■ **WHAT THE EXERCISE ASKS**:
Although the entries contain pictures, the copy should hold only their exact text.

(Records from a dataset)

* * * *

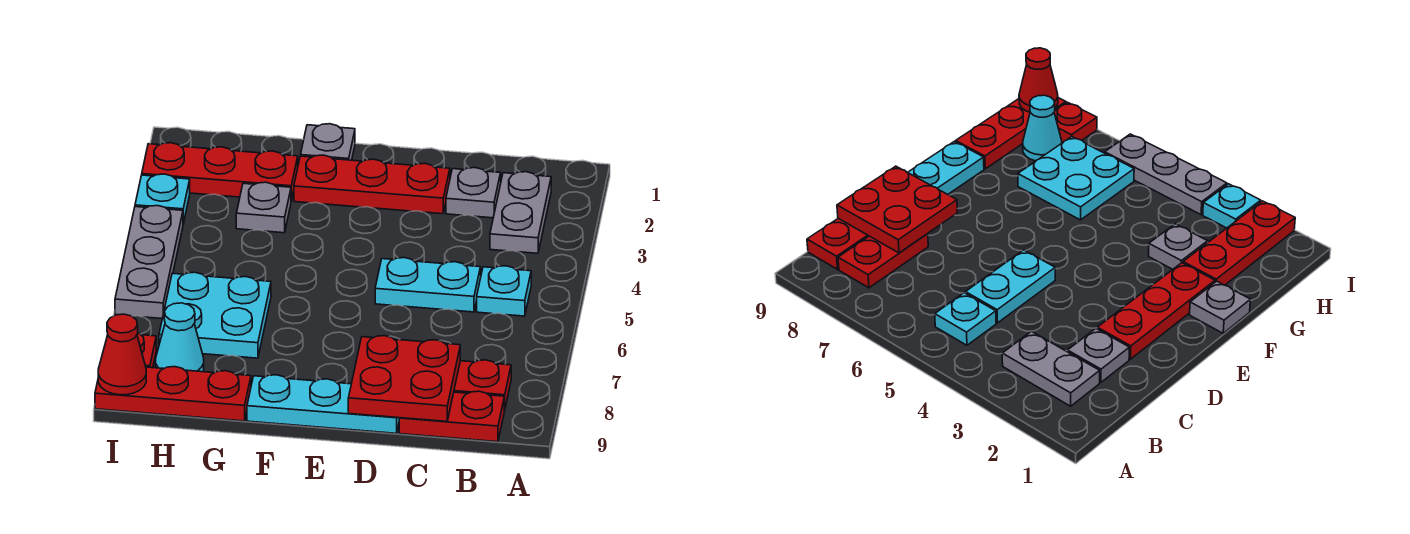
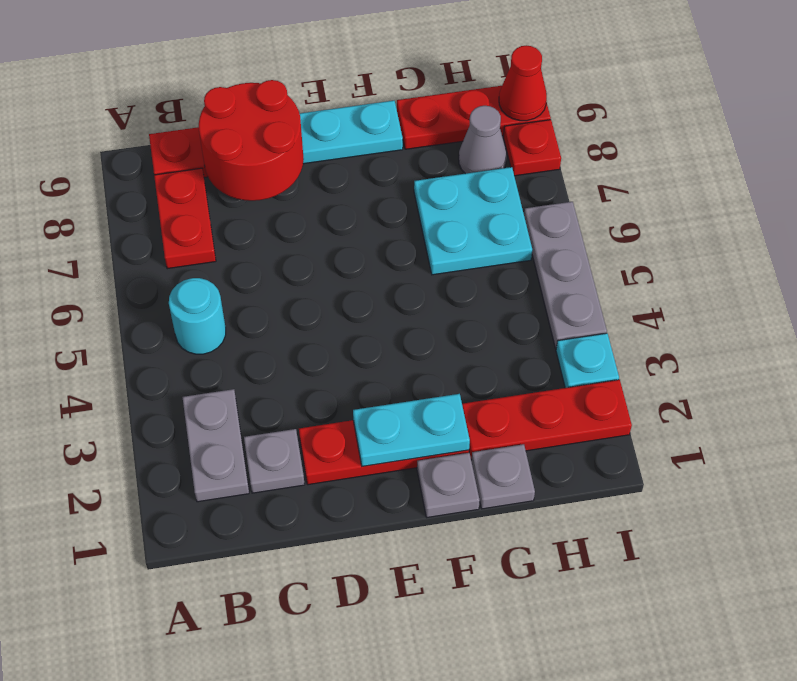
cyan plate B5 level 1 -> cyan round brick B5 level 1
red plate B8:C8 level 1 -> red plate B7:B8 level 1
cyan plate C5:D5 level 1 -> cyan plate E2:F2 level 2
red plate C8:D9 level 2 -> red round brick C8:D9 level 2
grey plate G3 level 1 -> grey plate G1 level 1
cyan cone H8 level 1 -> grey cone H8 level 1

* * * *

■ **COMPLETED EXERCISE**:
cyan plate B5 level 1 -> cyan round brick B5 level 1
red plate B8:C8 level 1 -> red plate B7:B8 level 1
cyan plate C5:D5 level 1 -> cyan plate E2:F2 level 2
red plate C8:D9 level 2 -> red round brick C8:D9 level 2
grey plate G3 level 1 -> grey plate G1 level 1
cyan cone H8 level 1 -> grey cone H8 level 1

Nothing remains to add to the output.